» What you should do
Everything from the line with "(618, 559) = (957, 232): yellow" to the last line of the material below is what to reproduce, exactly and with no other lines.

- - -

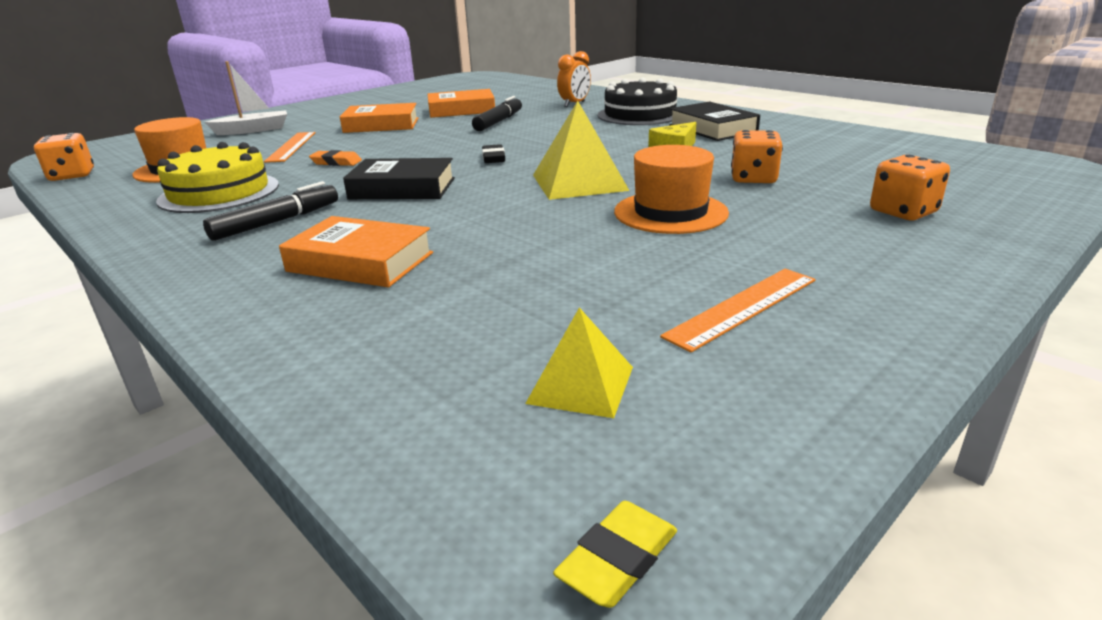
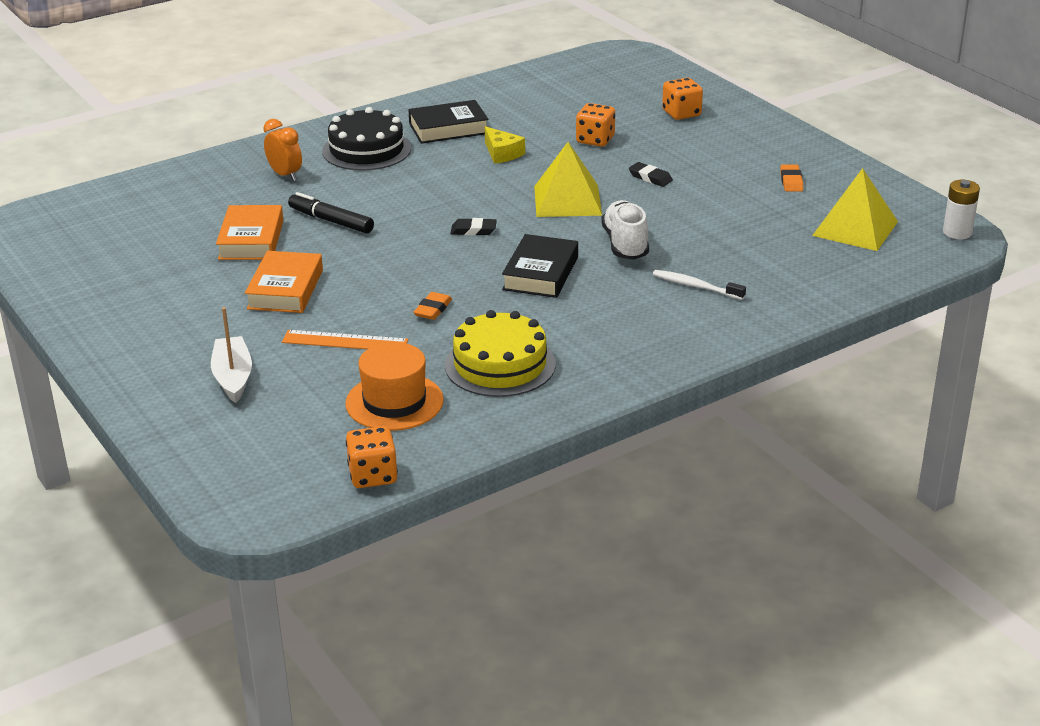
camera: 80 degrees left, 5 degrees up
(276, 222) = (599, 326): black marker -> none
(360, 262) = (695, 286): orange book -> white toothbrush
(475, 216) = (625, 244): none -> white shoe
(581, 384) = (855, 228): yellow pyramid -> yellow pyramid, size x1.66
(618, 559) = (957, 232): yellow eraser -> white battery
(670, 212) = (650, 177): orange hat -> black eraser
(742, 307) = (791, 181): orange ruler -> orange eraser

- - -

» Answer section
(618, 559) = (957, 232): yellow eraser -> white battery
(670, 212) = (650, 177): orange hat -> black eraser
(742, 307) = (791, 181): orange ruler -> orange eraser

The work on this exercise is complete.